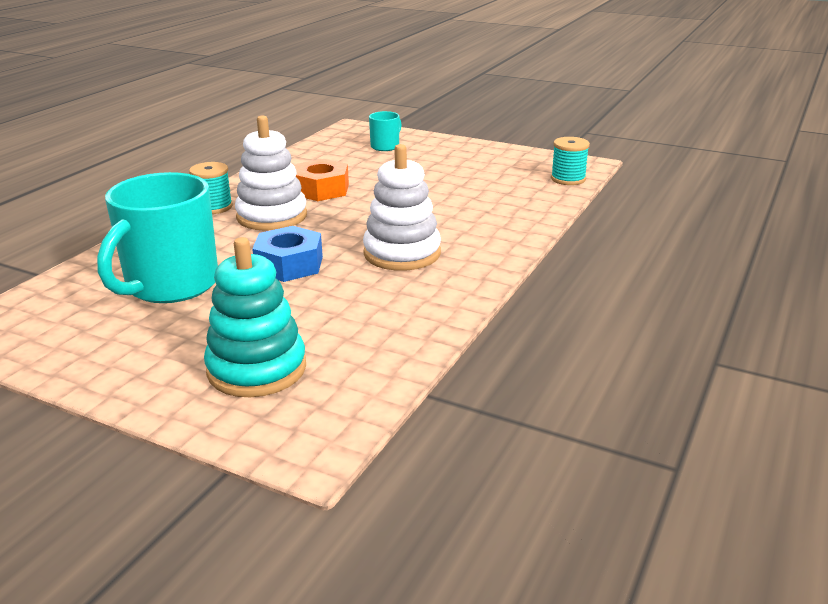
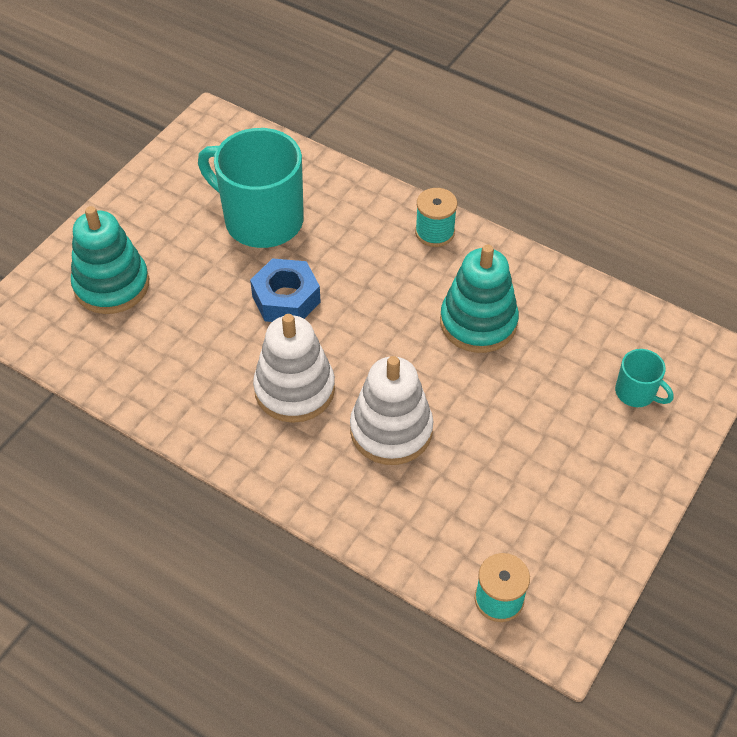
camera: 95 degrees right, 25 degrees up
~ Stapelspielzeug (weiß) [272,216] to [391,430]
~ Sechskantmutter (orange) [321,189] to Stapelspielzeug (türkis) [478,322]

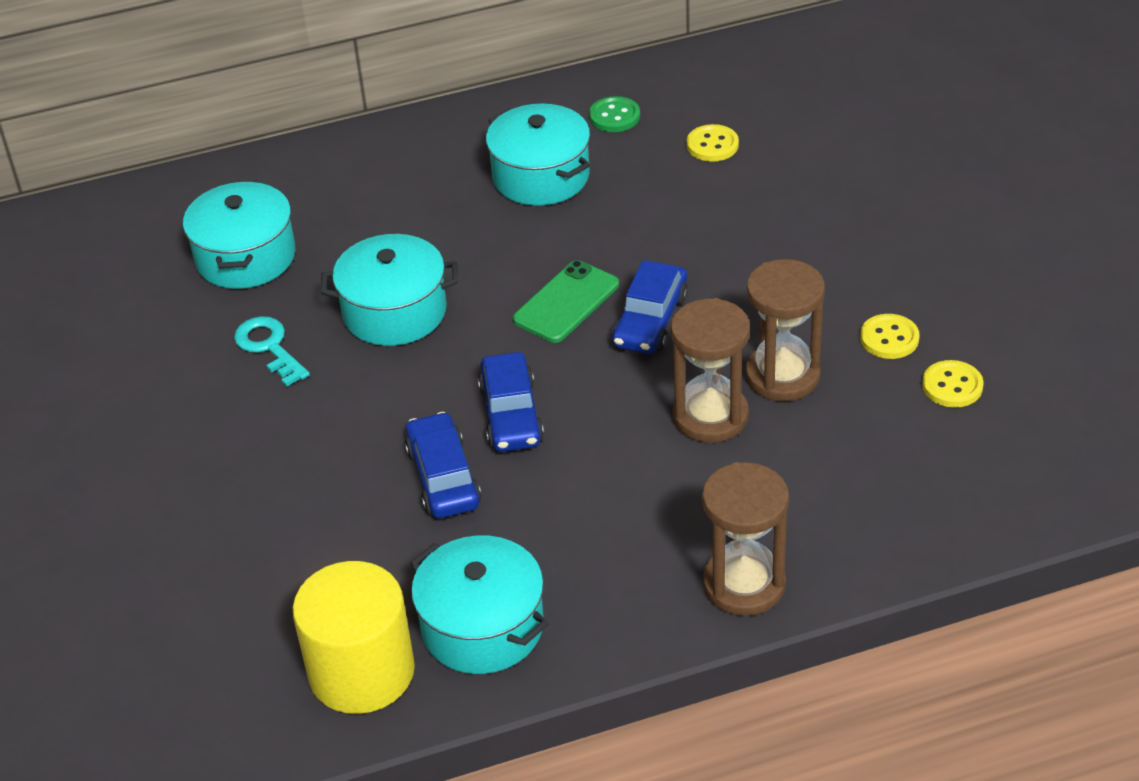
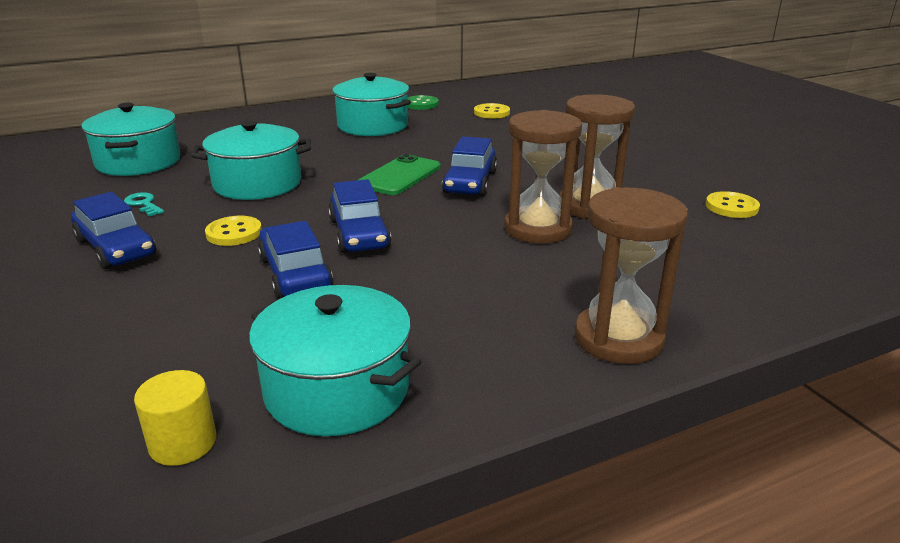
camera: 10 degrees left, 15 degrees down
~ Schlüssel (türkis) [269,347] = [143,204] x0.64
~ Vollzylinder (gelb) [361,672] = [183,443] x0.48
~ Knopf (gelb) [889,338] to [234,233]
+ Auto (blau) [115,248]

§ **Exercise goal**
Give the lines of the entries above exactly as they appear, leaving out each picture.

§ **Response to this task**
camera: 95 degrees right, 25 degrees up
~ Stapelspielzeug (weiß) [272,216] to [391,430]
~ Sechskantmutter (orange) [321,189] to Stapelspielzeug (türkis) [478,322]

camera: 10 degrees left, 15 degrees down
~ Schlüssel (türkis) [269,347] = [143,204] x0.64
~ Vollzylinder (gelb) [361,672] = [183,443] x0.48
~ Knopf (gelb) [889,338] to [234,233]
+ Auto (blau) [115,248]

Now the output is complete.